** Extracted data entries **

++++++++++

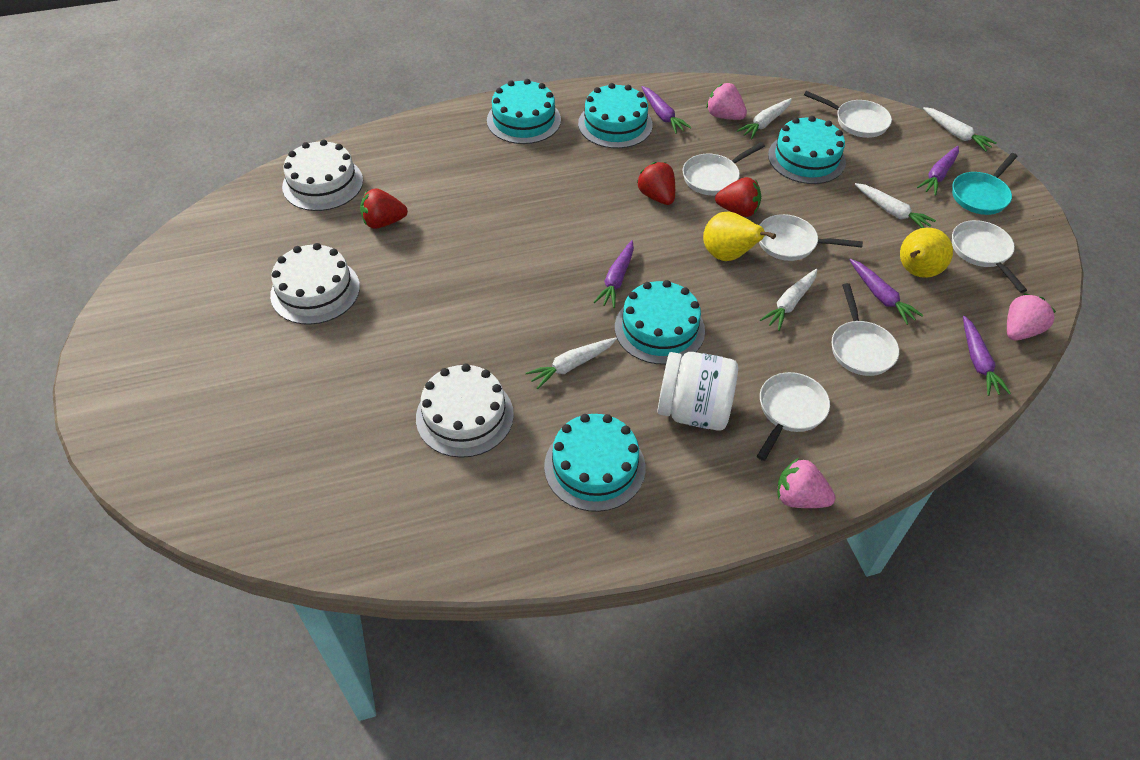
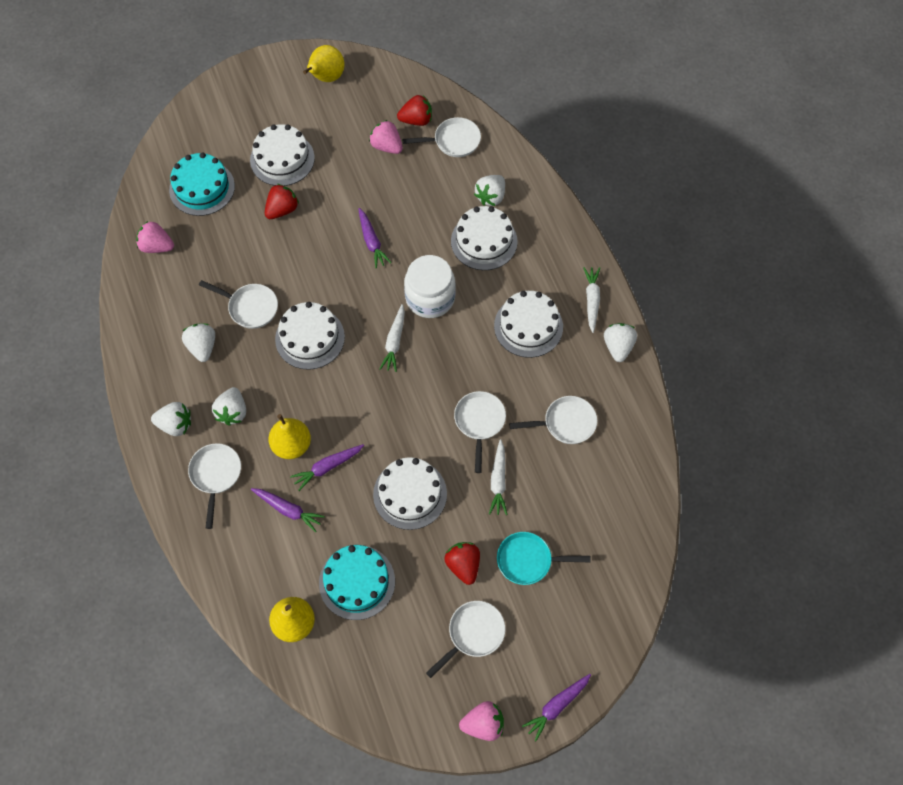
purple carrot: 5 -> 4
turquoise cake: 5 -> 2
white cake: 3 -> 5
white carrot: 5 -> 3
white strawberry: 0 -> 5
yellow pear: 2 -> 3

++++++++++

** Task directions **
Set down the lines of the records above exactly, apart from the pictures.

** Written solution **
purple carrot: 5 -> 4
turquoise cake: 5 -> 2
white cake: 3 -> 5
white carrot: 5 -> 3
white strawberry: 0 -> 5
yellow pear: 2 -> 3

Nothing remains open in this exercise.